- _What this task involves_
Lines that contain the string "purple" are the ones to list; copy all of them from the records.

- _Data extract_
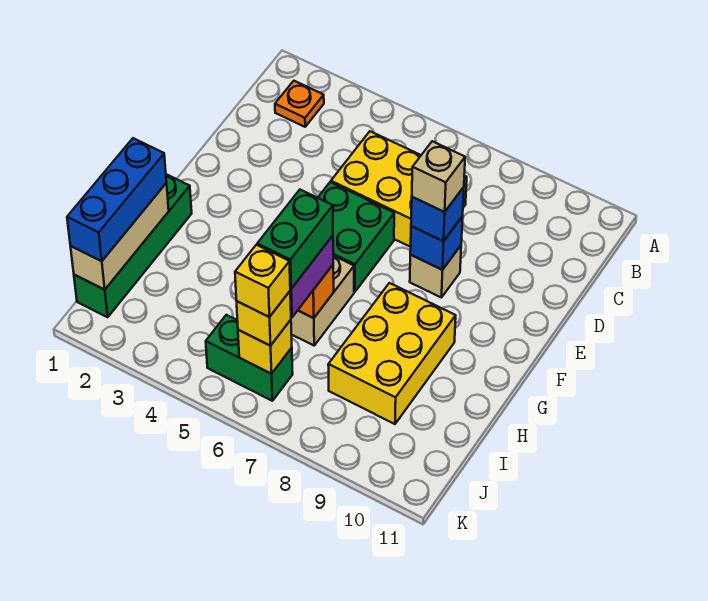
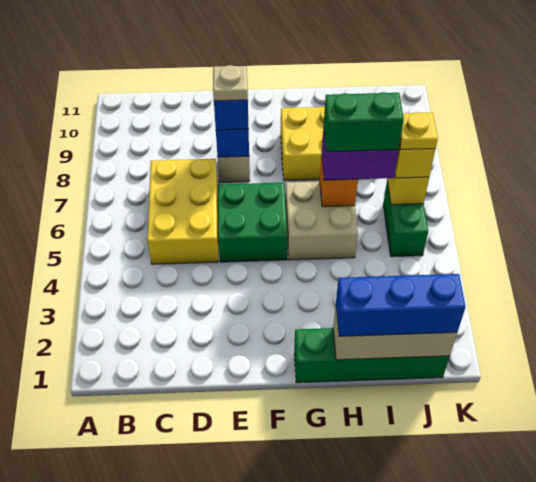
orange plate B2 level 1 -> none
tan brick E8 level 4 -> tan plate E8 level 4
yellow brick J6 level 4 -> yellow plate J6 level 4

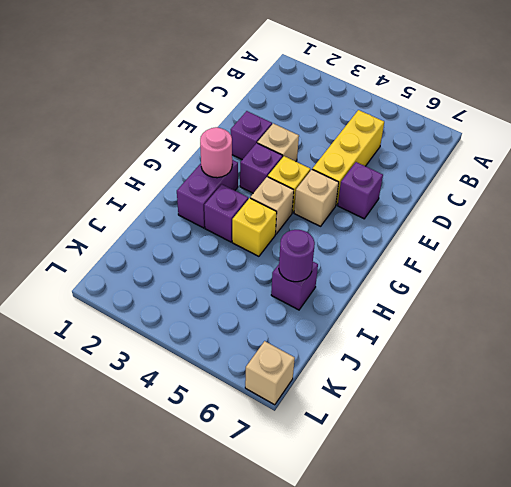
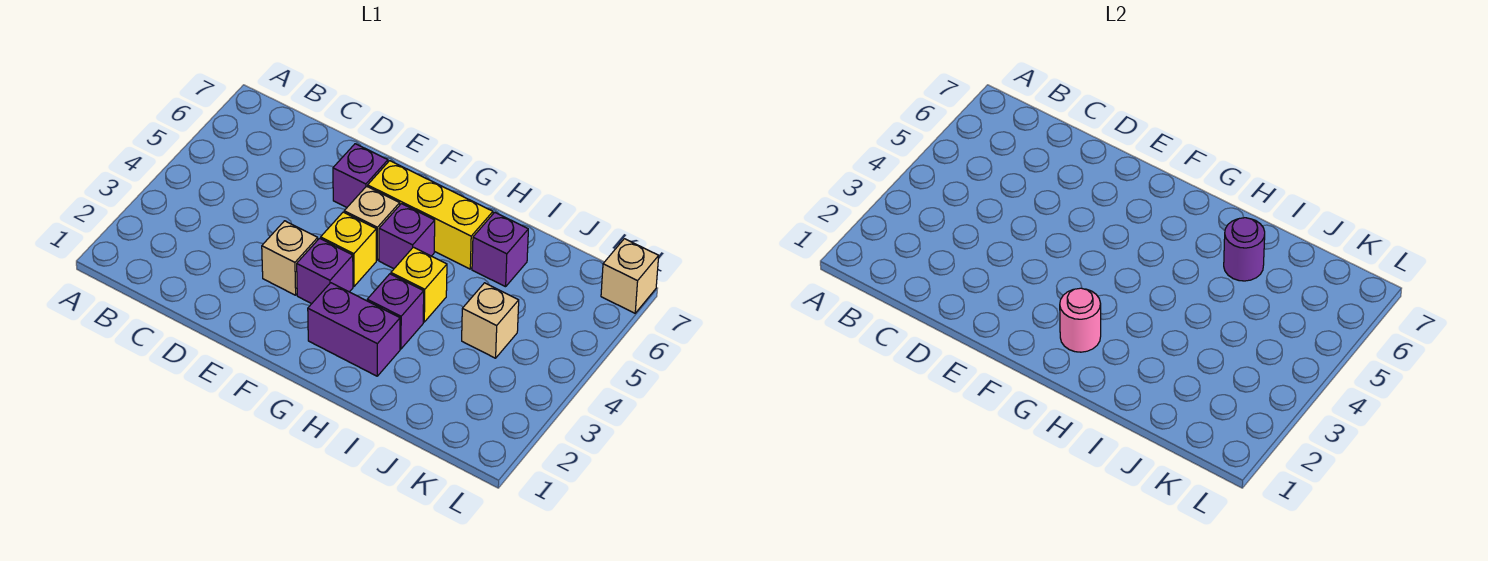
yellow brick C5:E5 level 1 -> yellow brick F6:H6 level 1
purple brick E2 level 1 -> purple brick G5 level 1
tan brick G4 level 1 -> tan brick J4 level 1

--

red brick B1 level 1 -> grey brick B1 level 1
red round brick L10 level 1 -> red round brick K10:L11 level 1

--

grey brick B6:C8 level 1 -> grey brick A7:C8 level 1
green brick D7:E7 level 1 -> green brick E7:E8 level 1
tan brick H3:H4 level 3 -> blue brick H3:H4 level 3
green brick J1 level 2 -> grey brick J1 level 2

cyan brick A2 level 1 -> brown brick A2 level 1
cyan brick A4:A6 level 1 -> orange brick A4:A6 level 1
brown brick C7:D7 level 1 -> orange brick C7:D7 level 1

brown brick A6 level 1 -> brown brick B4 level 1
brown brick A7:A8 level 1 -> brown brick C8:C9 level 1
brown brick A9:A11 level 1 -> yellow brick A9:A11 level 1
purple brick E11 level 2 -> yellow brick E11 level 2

- _Task solution_
purple brick E2 level 1 -> purple brick G5 level 1
purple brick E11 level 2 -> yellow brick E11 level 2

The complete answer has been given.